→ **Records provided**:

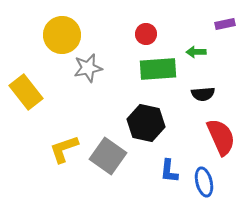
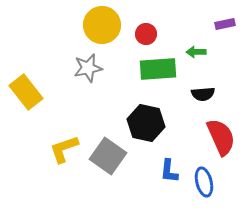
yellow circle: moved 40 px right, 10 px up
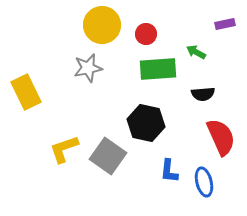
green arrow: rotated 30 degrees clockwise
yellow rectangle: rotated 12 degrees clockwise
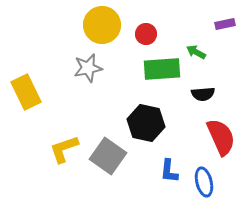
green rectangle: moved 4 px right
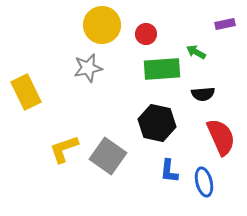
black hexagon: moved 11 px right
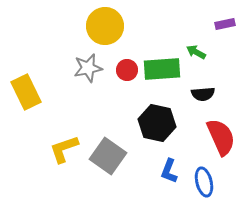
yellow circle: moved 3 px right, 1 px down
red circle: moved 19 px left, 36 px down
blue L-shape: rotated 15 degrees clockwise
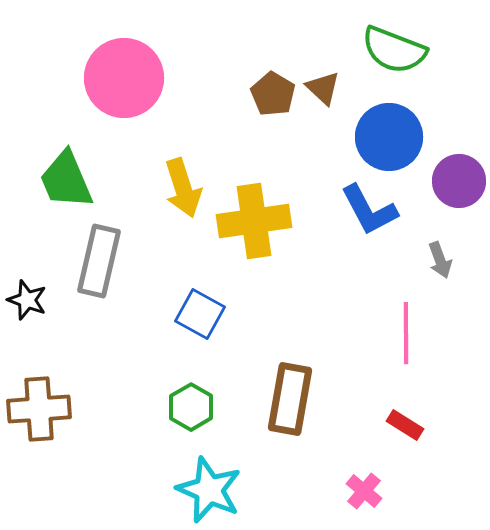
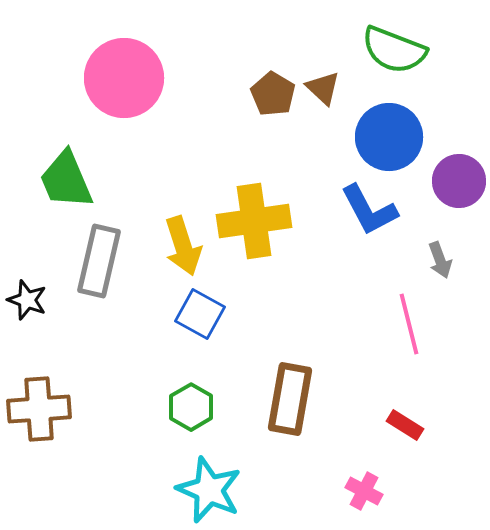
yellow arrow: moved 58 px down
pink line: moved 3 px right, 9 px up; rotated 14 degrees counterclockwise
pink cross: rotated 12 degrees counterclockwise
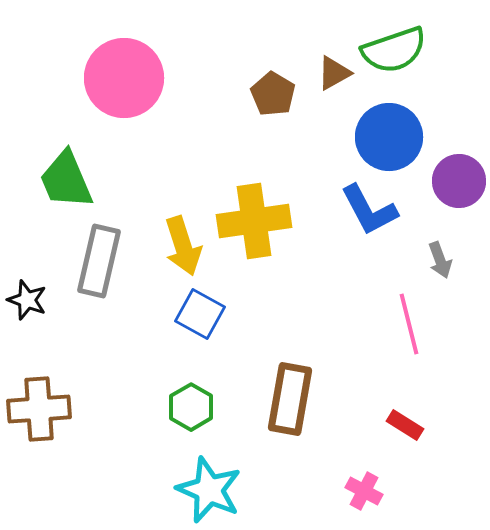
green semicircle: rotated 40 degrees counterclockwise
brown triangle: moved 11 px right, 15 px up; rotated 48 degrees clockwise
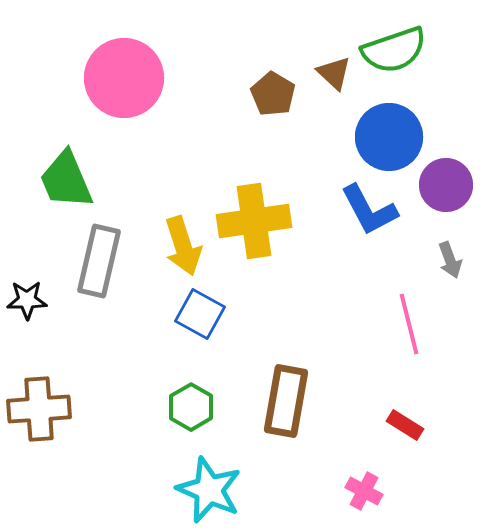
brown triangle: rotated 48 degrees counterclockwise
purple circle: moved 13 px left, 4 px down
gray arrow: moved 10 px right
black star: rotated 21 degrees counterclockwise
brown rectangle: moved 4 px left, 2 px down
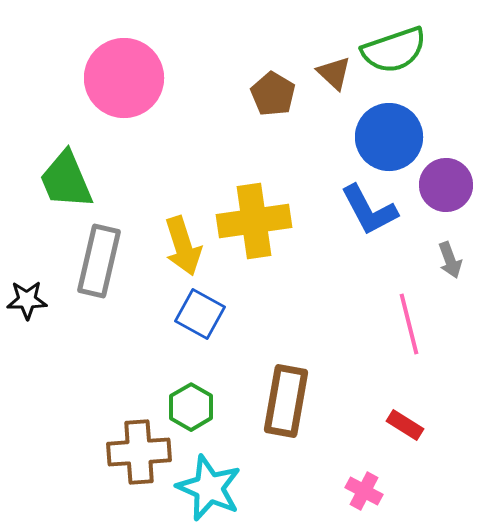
brown cross: moved 100 px right, 43 px down
cyan star: moved 2 px up
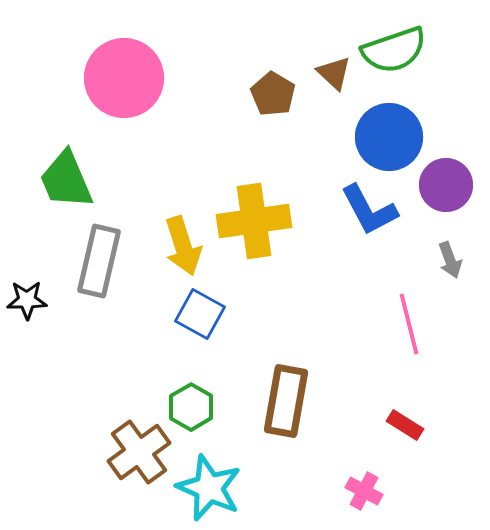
brown cross: rotated 32 degrees counterclockwise
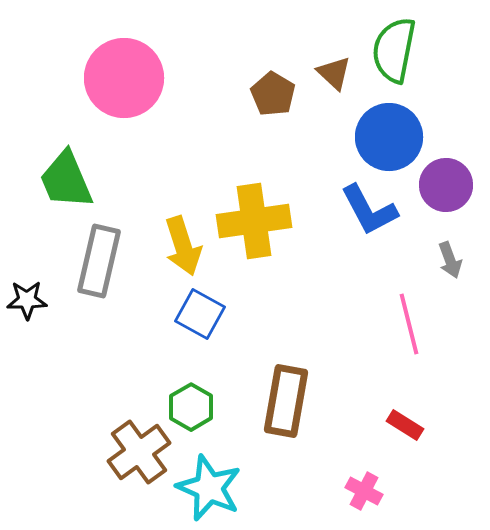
green semicircle: rotated 120 degrees clockwise
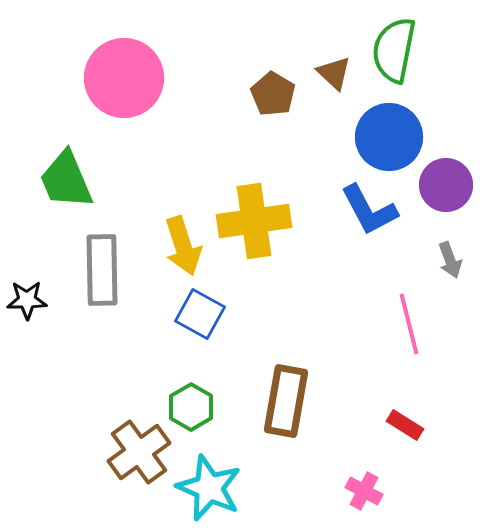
gray rectangle: moved 3 px right, 9 px down; rotated 14 degrees counterclockwise
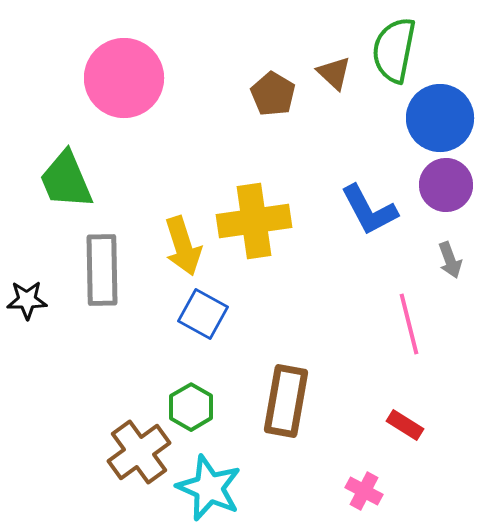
blue circle: moved 51 px right, 19 px up
blue square: moved 3 px right
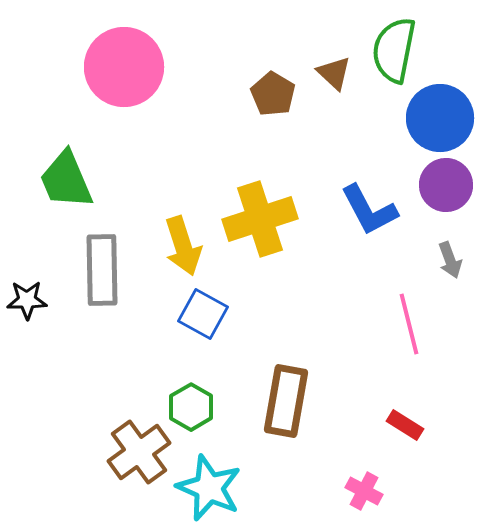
pink circle: moved 11 px up
yellow cross: moved 6 px right, 2 px up; rotated 10 degrees counterclockwise
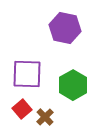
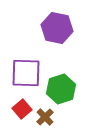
purple hexagon: moved 8 px left
purple square: moved 1 px left, 1 px up
green hexagon: moved 12 px left, 4 px down; rotated 12 degrees clockwise
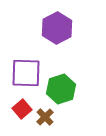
purple hexagon: rotated 20 degrees clockwise
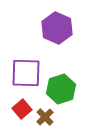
purple hexagon: rotated 8 degrees counterclockwise
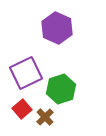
purple square: rotated 28 degrees counterclockwise
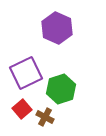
brown cross: rotated 18 degrees counterclockwise
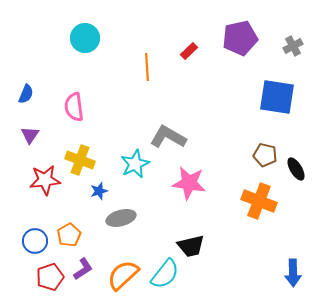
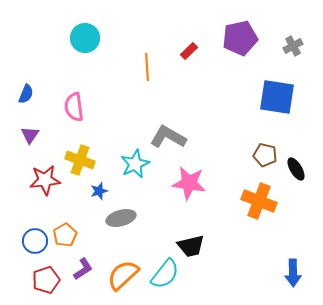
orange pentagon: moved 4 px left
red pentagon: moved 4 px left, 3 px down
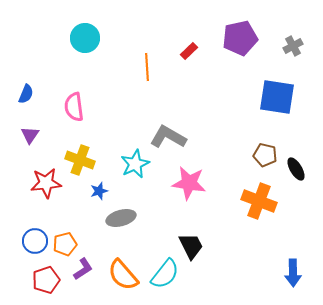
red star: moved 1 px right, 3 px down
orange pentagon: moved 9 px down; rotated 15 degrees clockwise
black trapezoid: rotated 104 degrees counterclockwise
orange semicircle: rotated 88 degrees counterclockwise
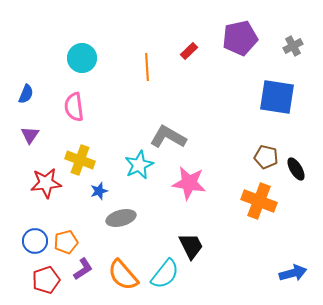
cyan circle: moved 3 px left, 20 px down
brown pentagon: moved 1 px right, 2 px down
cyan star: moved 4 px right, 1 px down
orange pentagon: moved 1 px right, 2 px up
blue arrow: rotated 104 degrees counterclockwise
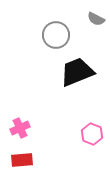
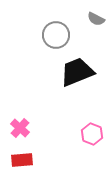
pink cross: rotated 24 degrees counterclockwise
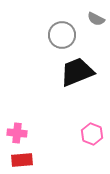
gray circle: moved 6 px right
pink cross: moved 3 px left, 5 px down; rotated 36 degrees counterclockwise
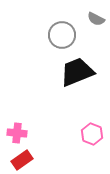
red rectangle: rotated 30 degrees counterclockwise
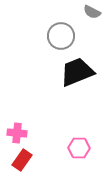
gray semicircle: moved 4 px left, 7 px up
gray circle: moved 1 px left, 1 px down
pink hexagon: moved 13 px left, 14 px down; rotated 20 degrees counterclockwise
red rectangle: rotated 20 degrees counterclockwise
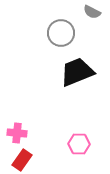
gray circle: moved 3 px up
pink hexagon: moved 4 px up
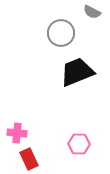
red rectangle: moved 7 px right, 1 px up; rotated 60 degrees counterclockwise
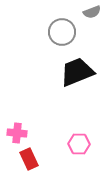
gray semicircle: rotated 48 degrees counterclockwise
gray circle: moved 1 px right, 1 px up
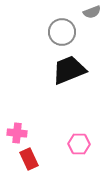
black trapezoid: moved 8 px left, 2 px up
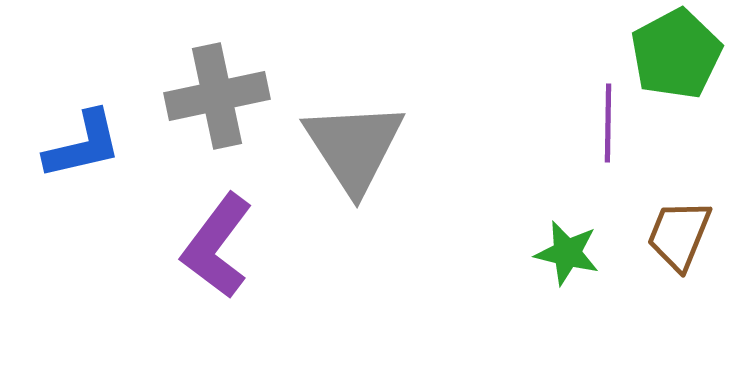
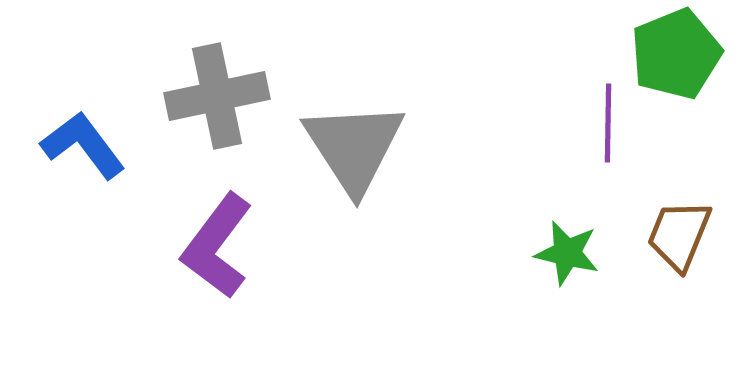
green pentagon: rotated 6 degrees clockwise
blue L-shape: rotated 114 degrees counterclockwise
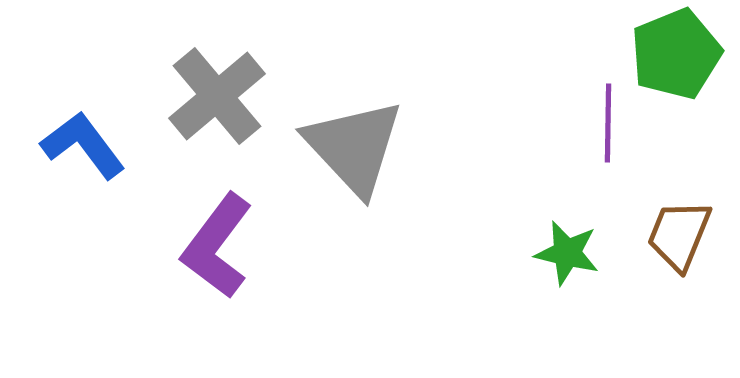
gray cross: rotated 28 degrees counterclockwise
gray triangle: rotated 10 degrees counterclockwise
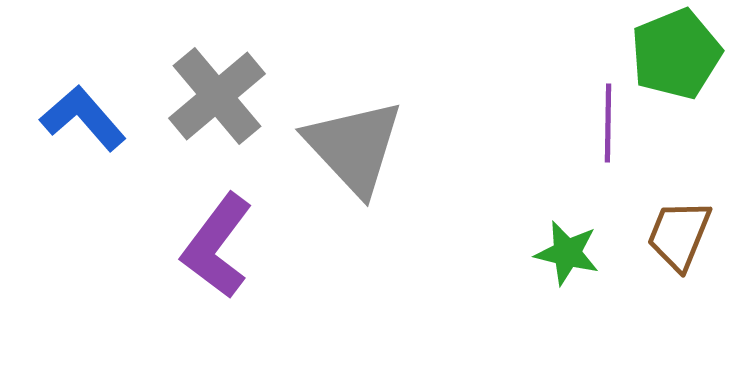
blue L-shape: moved 27 px up; rotated 4 degrees counterclockwise
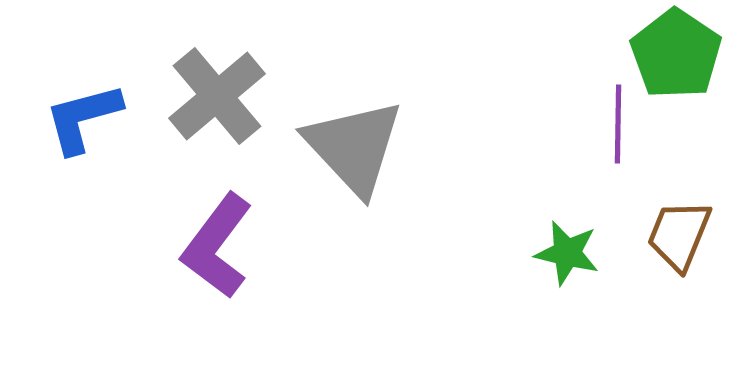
green pentagon: rotated 16 degrees counterclockwise
blue L-shape: rotated 64 degrees counterclockwise
purple line: moved 10 px right, 1 px down
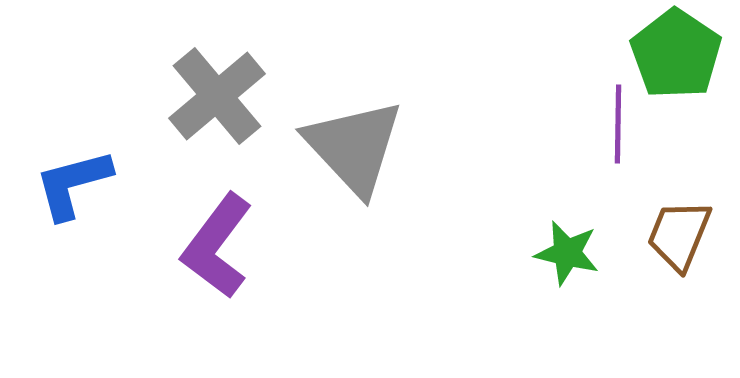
blue L-shape: moved 10 px left, 66 px down
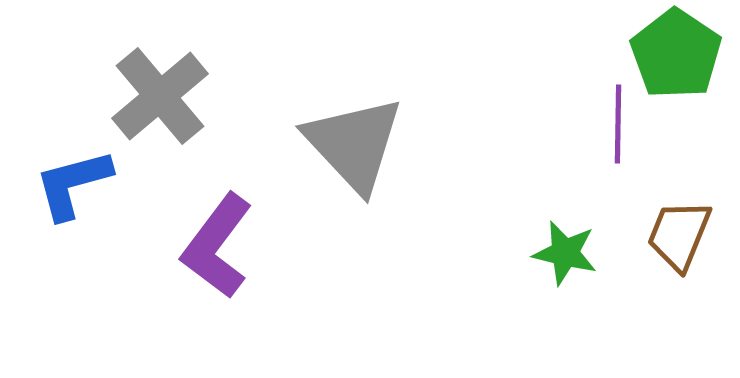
gray cross: moved 57 px left
gray triangle: moved 3 px up
green star: moved 2 px left
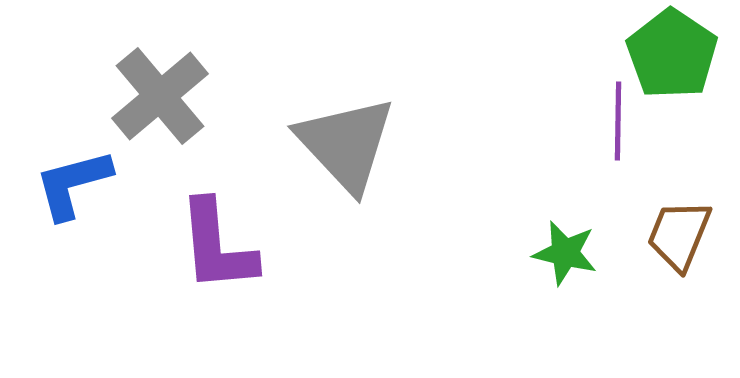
green pentagon: moved 4 px left
purple line: moved 3 px up
gray triangle: moved 8 px left
purple L-shape: rotated 42 degrees counterclockwise
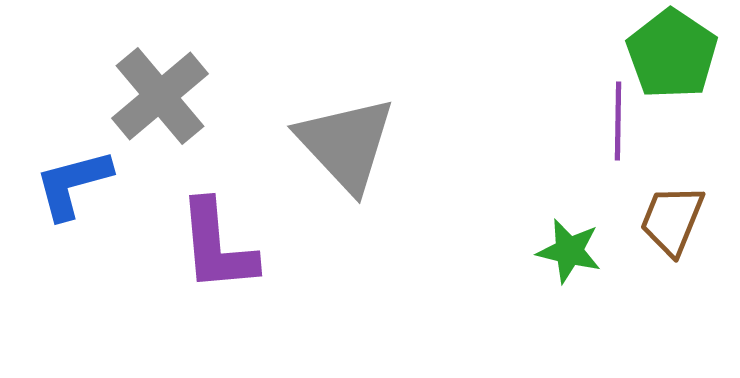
brown trapezoid: moved 7 px left, 15 px up
green star: moved 4 px right, 2 px up
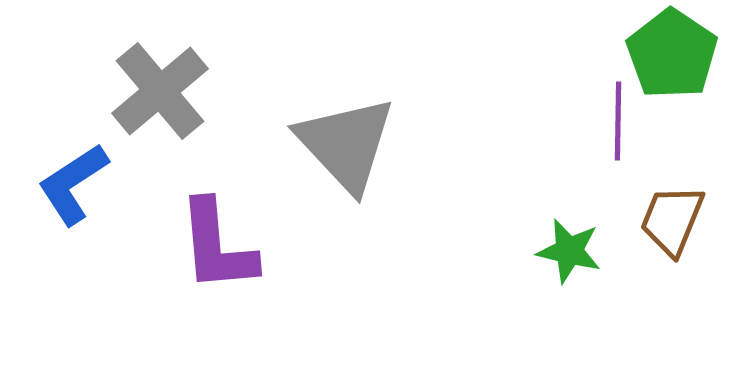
gray cross: moved 5 px up
blue L-shape: rotated 18 degrees counterclockwise
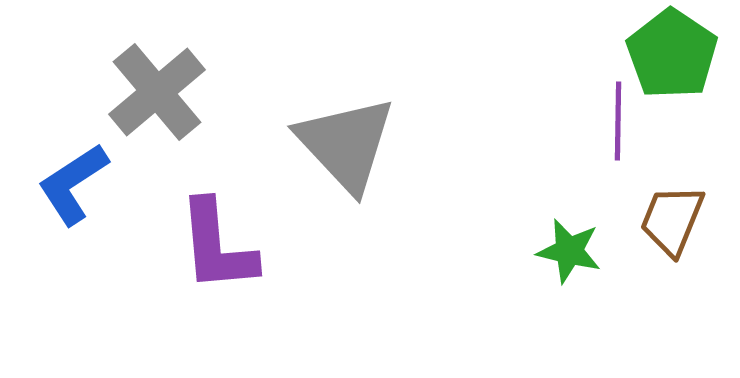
gray cross: moved 3 px left, 1 px down
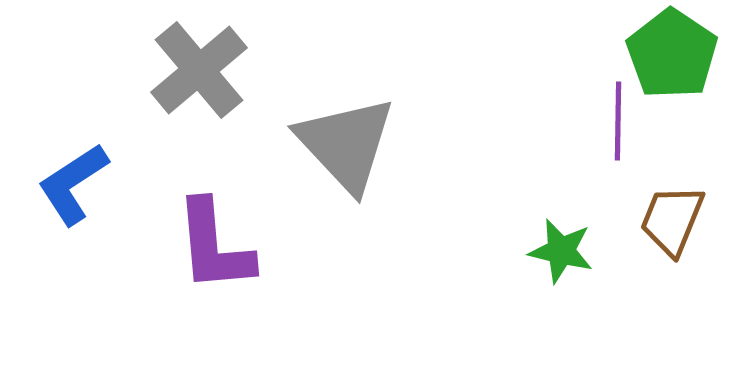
gray cross: moved 42 px right, 22 px up
purple L-shape: moved 3 px left
green star: moved 8 px left
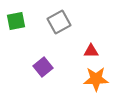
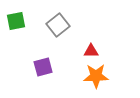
gray square: moved 1 px left, 3 px down; rotated 10 degrees counterclockwise
purple square: rotated 24 degrees clockwise
orange star: moved 3 px up
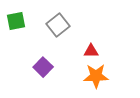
purple square: rotated 30 degrees counterclockwise
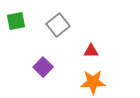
orange star: moved 3 px left, 6 px down
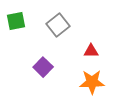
orange star: moved 1 px left
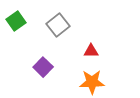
green square: rotated 24 degrees counterclockwise
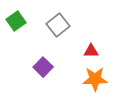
orange star: moved 3 px right, 3 px up
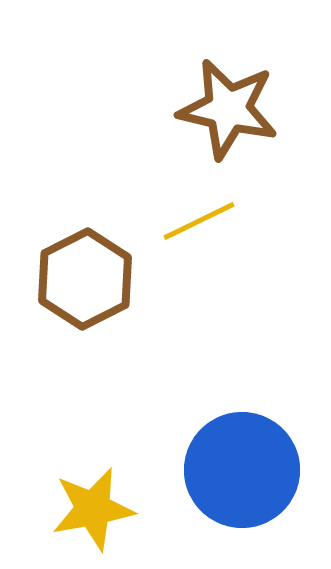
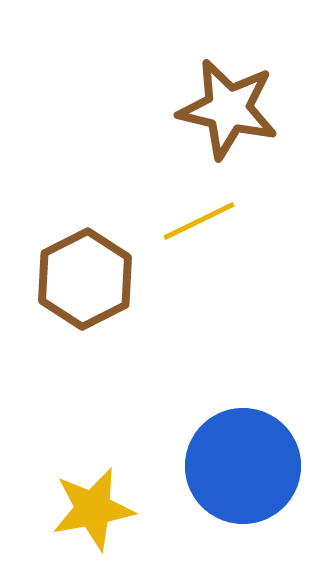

→ **Direction**:
Copy the stretch of data above from its beginning through the line containing "blue square: moved 3 px right", including that line, and leave the pictures out of your answer.

→ **Exercise answer**:
yellow circle: moved 40 px right, 10 px up
green arrow: rotated 30 degrees clockwise
yellow rectangle: rotated 12 degrees clockwise
green rectangle: moved 4 px right
black hexagon: moved 11 px right
yellow circle: moved 3 px right, 1 px down
red circle: moved 19 px left, 36 px down
blue L-shape: rotated 15 degrees clockwise
yellow arrow: moved 58 px down
pink line: moved 3 px right, 9 px up; rotated 14 degrees counterclockwise
pink cross: rotated 12 degrees counterclockwise
green semicircle: rotated 40 degrees counterclockwise
brown triangle: moved 11 px right, 15 px up; rotated 48 degrees clockwise
brown triangle: rotated 48 degrees counterclockwise
purple circle: moved 13 px left, 4 px down
gray arrow: moved 10 px right
black star: rotated 21 degrees counterclockwise
brown rectangle: moved 4 px left, 2 px down
brown cross: moved 100 px right, 43 px down
cyan star: moved 2 px up
brown cross: rotated 32 degrees counterclockwise
green semicircle: rotated 120 degrees clockwise
gray rectangle: moved 3 px right, 9 px down; rotated 14 degrees counterclockwise
blue circle: moved 51 px right, 19 px up
blue square: moved 3 px right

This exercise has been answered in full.